YOUR GOAL. Each entry below must be repeated exactly. Leave the pictures out of it.

+---+

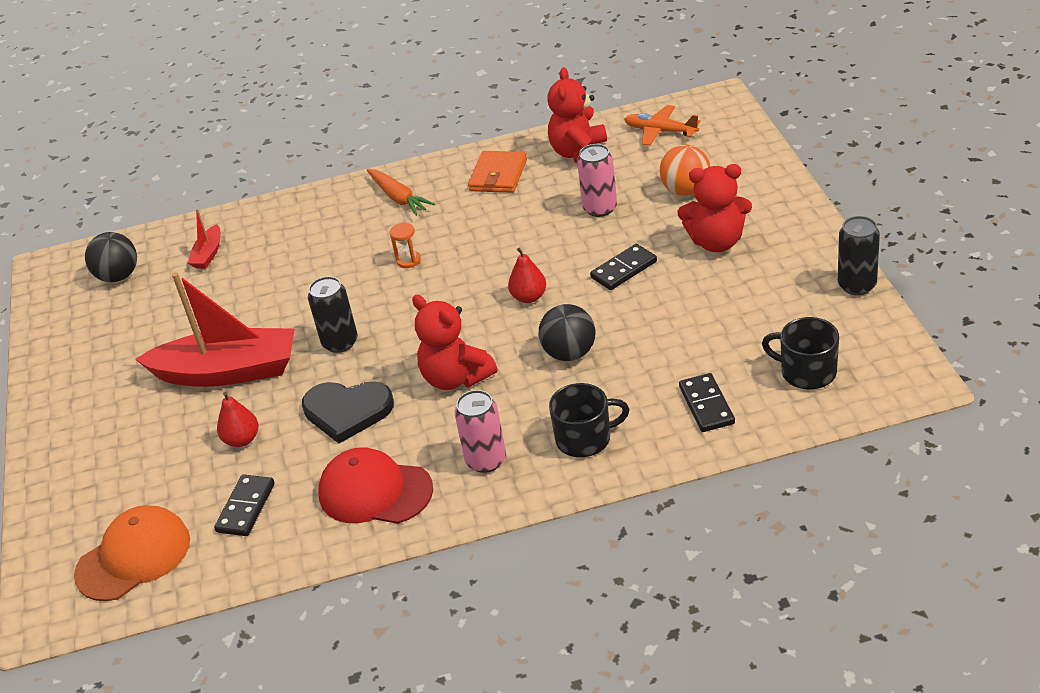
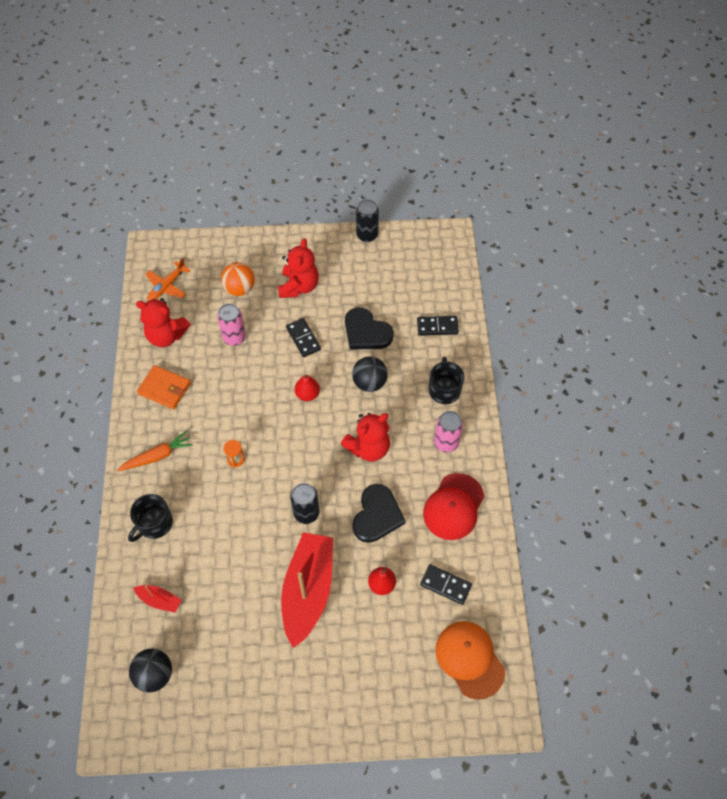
camera: 85 degrees left, 20 degrees up
(662, 329) = (366, 332): none -> black heart
(807, 372) = (427, 276): black mug -> black mug (154, 523)

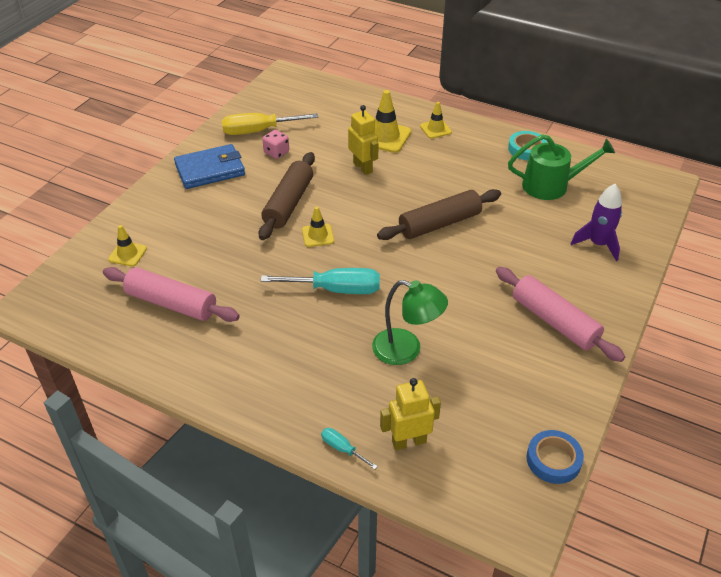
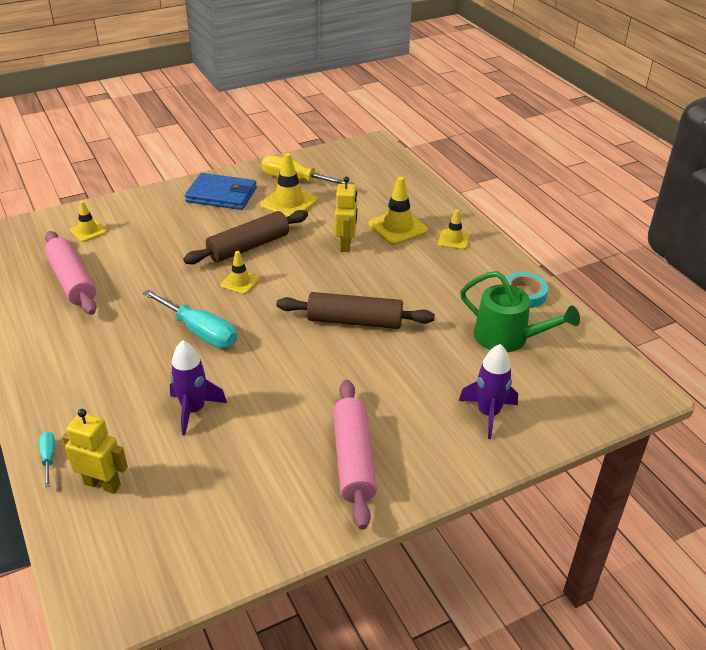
camera: 35 degrees right, 5 degrees down
(276, 153) = (289, 203): pink dice -> yellow traffic cone
(406, 350) = (194, 410): green lamp -> purple rocket
(553, 460) = (197, 578): blue tape -> none

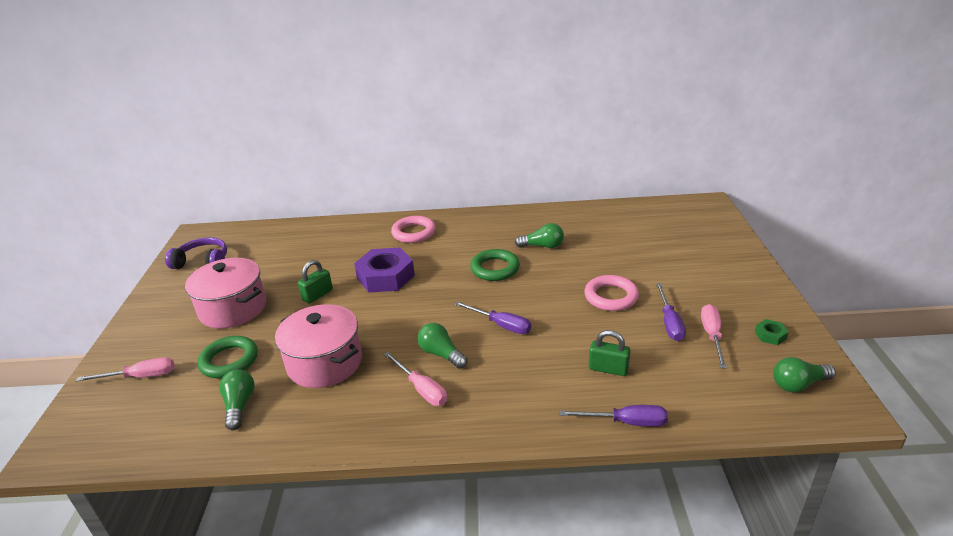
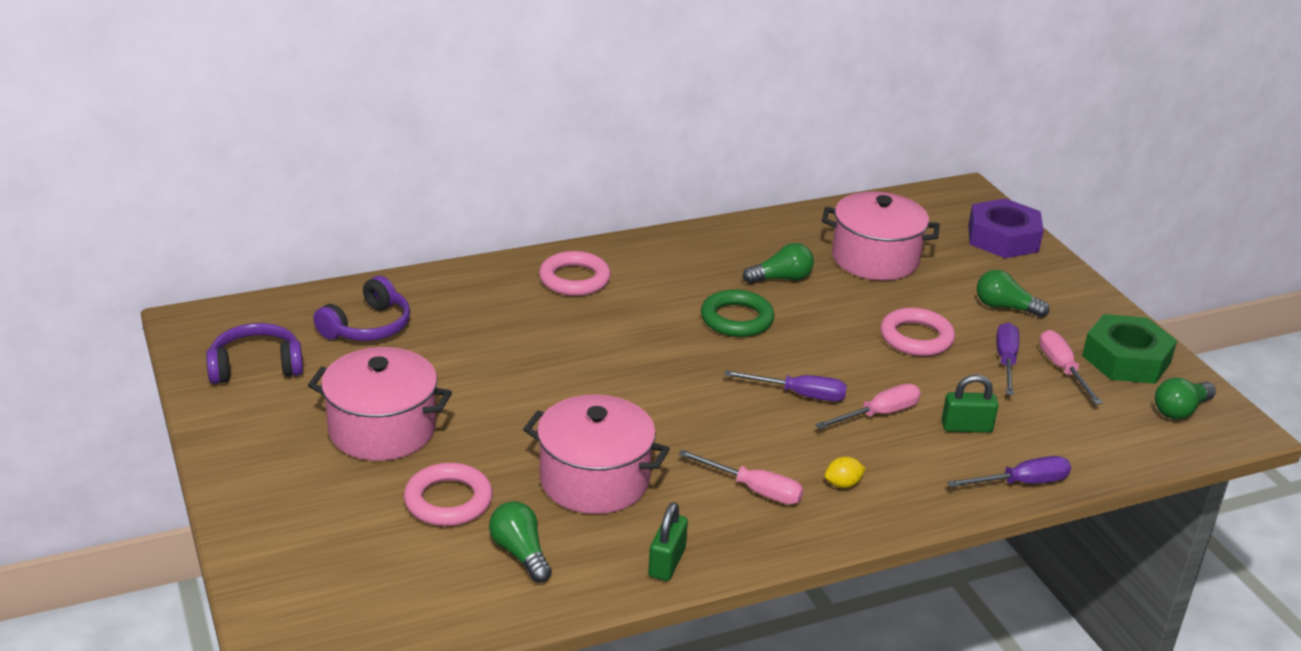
camera: 25 degrees left, 0 degrees up
(140, 377) = (328, 544): pink screwdriver -> pink screwdriver (879, 414)
(229, 361) = (448, 501): green ring -> pink ring
(278, 247) = (368, 327): none -> purple headphones
(317, 295) = (501, 391): green padlock -> green padlock (666, 562)
(385, 276) = (584, 350): purple nut -> purple nut (1003, 238)
(441, 354) = (747, 443): green light bulb -> green light bulb (1005, 307)
(486, 397) = (843, 484): none -> yellow lemon
(615, 240) = (875, 259): none -> pink pot
(669, 323) = (1006, 361): purple screwdriver -> purple screwdriver turned 150 degrees counterclockwise
(770, 335) = (1126, 359): green nut -> green nut, size x2.33

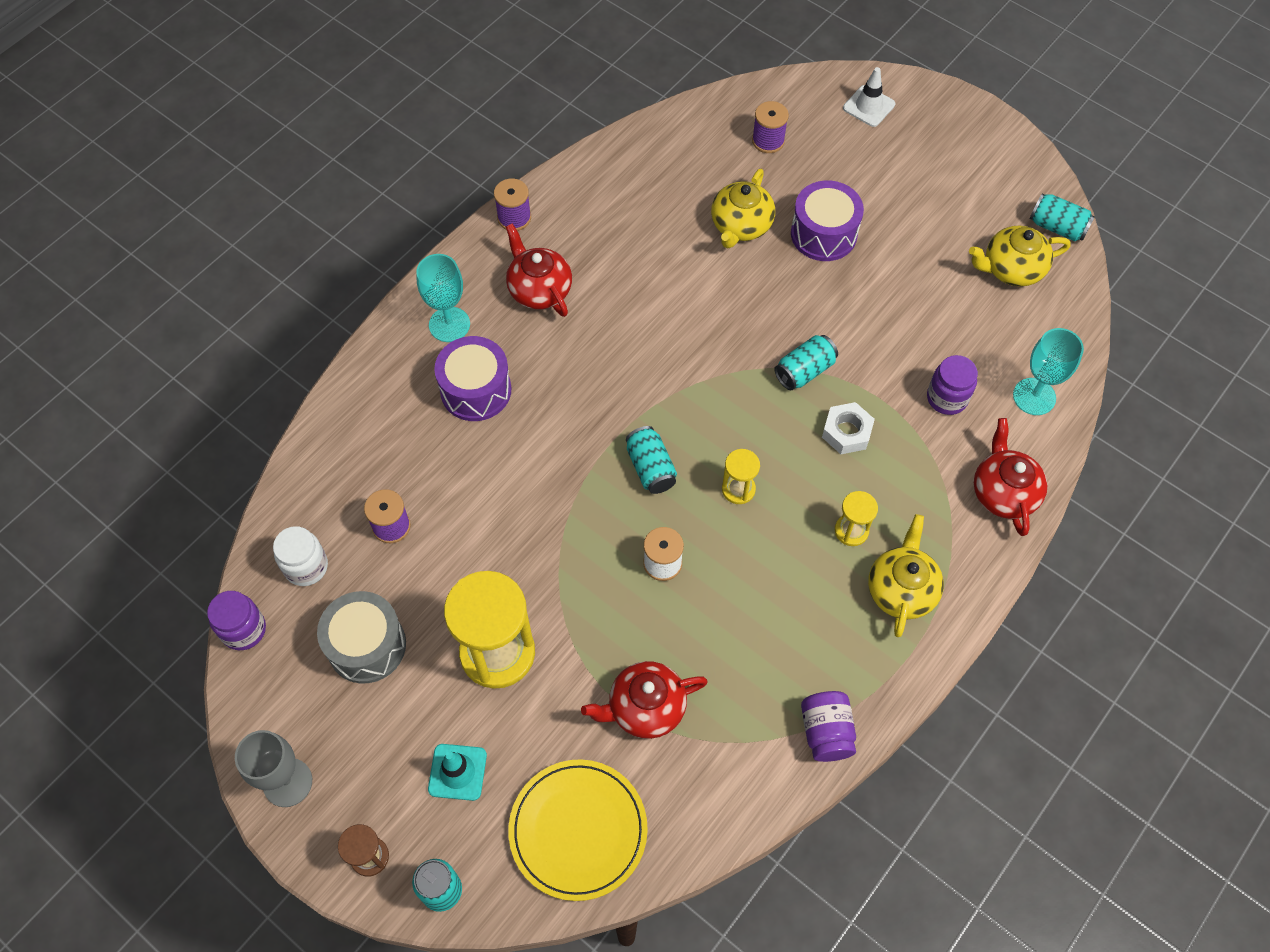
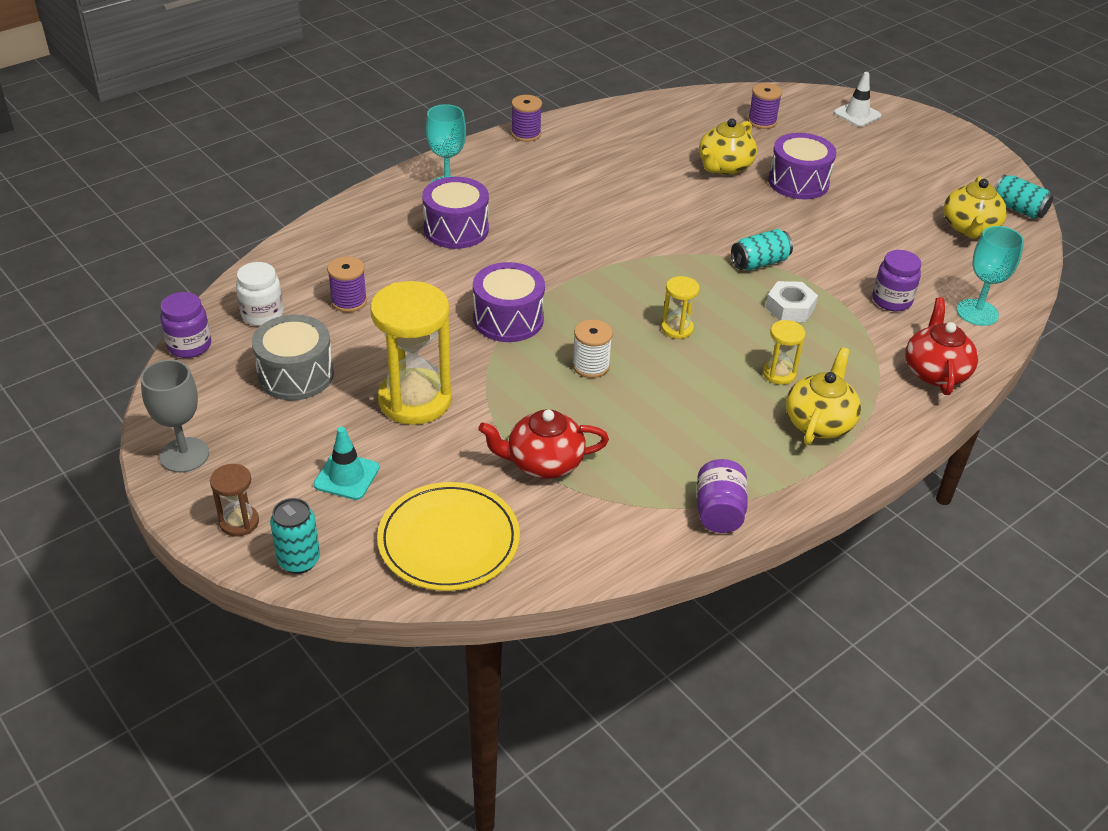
camera: 10 degrees right, 20 degrees down
(539, 289) = (533, 178): red teapot -> none
(563, 515) = (508, 319): none -> purple drum
(651, 468) = (598, 302): turquoise can -> none
(1011, 269) = (969, 228): yellow teapot -> yellow teapot turned 75 degrees counterclockwise

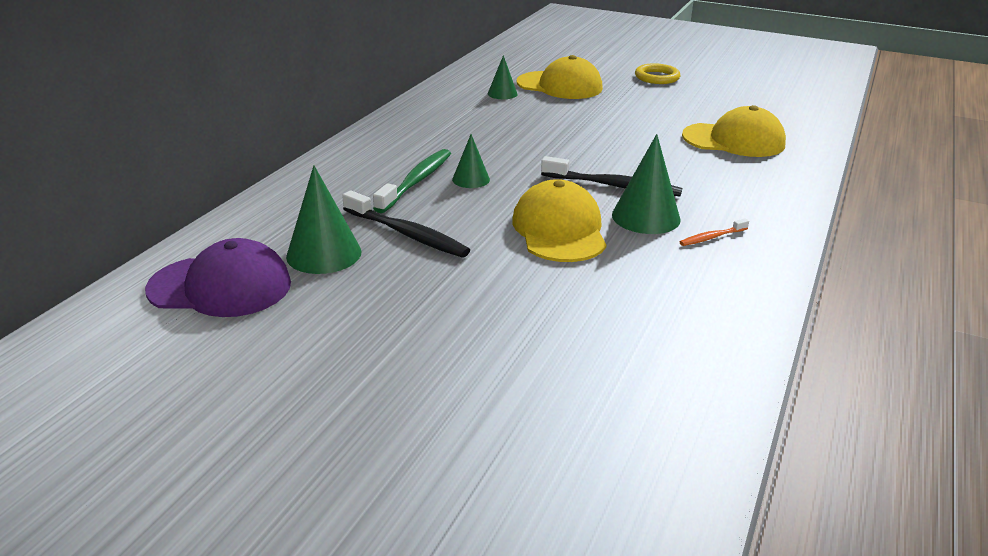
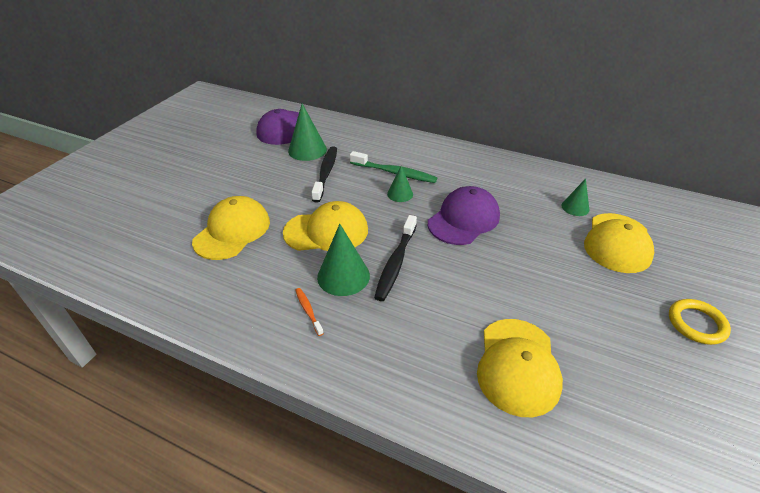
camera: 90 degrees right, 10 degrees up
(407, 234) = (326, 173): black toothbrush -> black toothbrush turned 150 degrees clockwise
(526, 146) = (463, 219): none -> purple cap
(568, 309) = (232, 231): none -> yellow cap

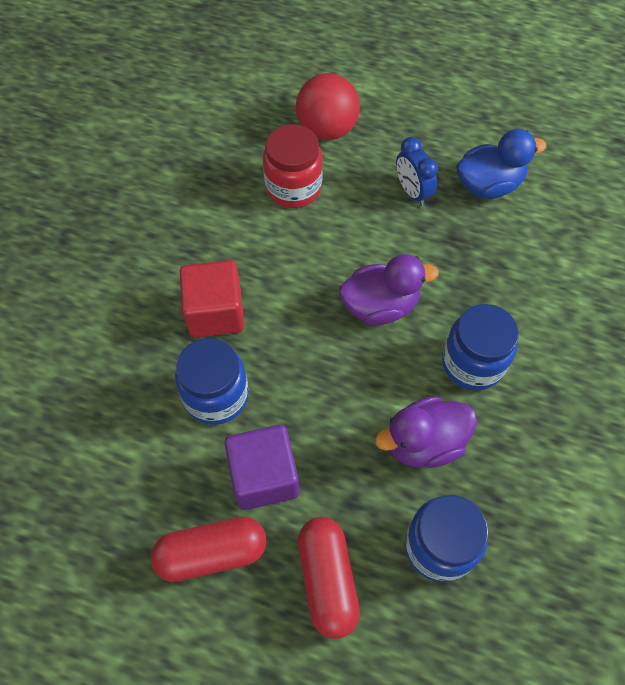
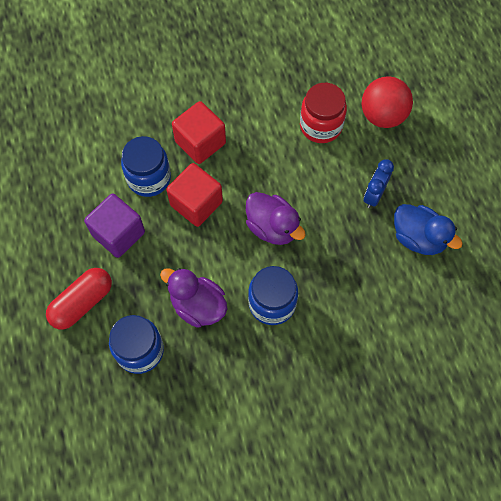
camera: 55 degrees right, 5 degrees up
(211, 553) = (59, 236): red capsule -> none
(291, 364) = (196, 203): none -> red cube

+---+

EXPECTED ANSWER.
camera: 85 degrees left, 20 degrees up
(662, 329) = (366, 332): none -> black heart
(807, 372) = (427, 276): black mug -> black mug (154, 523)

camera: 35 degrees right, 5 degrees down
(276, 153) = (289, 203): pink dice -> yellow traffic cone
(406, 350) = (194, 410): green lamp -> purple rocket
(553, 460) = (197, 578): blue tape -> none

camera: 25 degrees left, 0 degrees up
(140, 377) = (328, 544): pink screwdriver -> pink screwdriver (879, 414)
(229, 361) = (448, 501): green ring -> pink ring
(278, 247) = (368, 327): none -> purple headphones
(317, 295) = (501, 391): green padlock -> green padlock (666, 562)
(385, 276) = (584, 350): purple nut -> purple nut (1003, 238)
(441, 354) = (747, 443): green light bulb -> green light bulb (1005, 307)
(486, 397) = (843, 484): none -> yellow lemon
(615, 240) = (875, 259): none -> pink pot
(669, 323) = (1006, 361): purple screwdriver -> purple screwdriver turned 150 degrees counterclockwise
(770, 335) = (1126, 359): green nut -> green nut, size x2.33

camera: 10 degrees right, 20 degrees down
(539, 289) = (533, 178): red teapot -> none
(563, 515) = (508, 319): none -> purple drum
(651, 468) = (598, 302): turquoise can -> none
(1011, 269) = (969, 228): yellow teapot -> yellow teapot turned 75 degrees counterclockwise

camera: 90 degrees right, 10 degrees up
(407, 234) = (326, 173): black toothbrush -> black toothbrush turned 150 degrees clockwise
(526, 146) = (463, 219): none -> purple cap
(568, 309) = (232, 231): none -> yellow cap

camera: 55 degrees right, 5 degrees up
(211, 553) = (59, 236): red capsule -> none
(291, 364) = (196, 203): none -> red cube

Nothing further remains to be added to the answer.